TASK PROMPT »
Search the records for "counterclockwise". Report every line where it occurs.

SOURCE RECORDS START

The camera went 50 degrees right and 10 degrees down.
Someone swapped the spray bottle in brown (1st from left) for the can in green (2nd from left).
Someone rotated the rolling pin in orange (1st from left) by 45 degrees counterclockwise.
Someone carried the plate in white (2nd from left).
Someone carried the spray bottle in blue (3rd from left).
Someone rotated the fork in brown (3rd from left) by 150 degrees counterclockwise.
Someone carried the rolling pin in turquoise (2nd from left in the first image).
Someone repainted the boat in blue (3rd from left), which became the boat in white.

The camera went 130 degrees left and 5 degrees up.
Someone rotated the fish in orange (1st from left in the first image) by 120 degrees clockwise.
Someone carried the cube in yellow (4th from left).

SOURCE RECORDS END
SOURCE RECORDS START

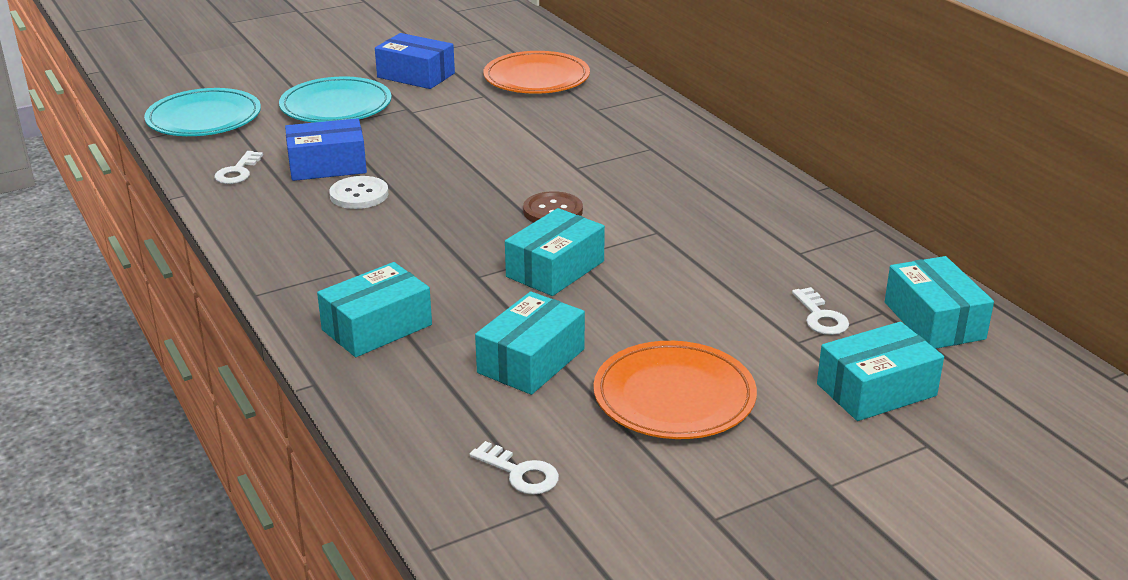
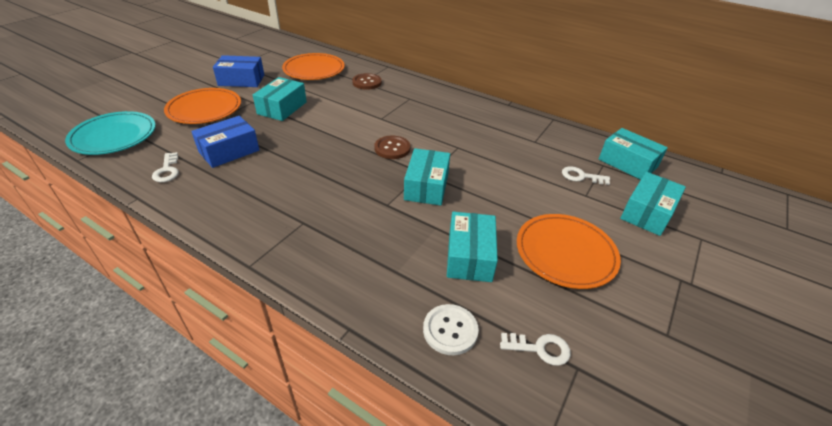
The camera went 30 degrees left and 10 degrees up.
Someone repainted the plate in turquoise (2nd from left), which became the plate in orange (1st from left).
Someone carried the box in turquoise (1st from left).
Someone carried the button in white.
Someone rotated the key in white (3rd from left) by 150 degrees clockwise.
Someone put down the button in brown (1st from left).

SOURCE RECORDS END

EXERCISE ANSWER »
Someone rotated the rolling pin in orange (1st from left) by 45 degrees counterclockwise.
Someone rotated the fork in brown (3rd from left) by 150 degrees counterclockwise.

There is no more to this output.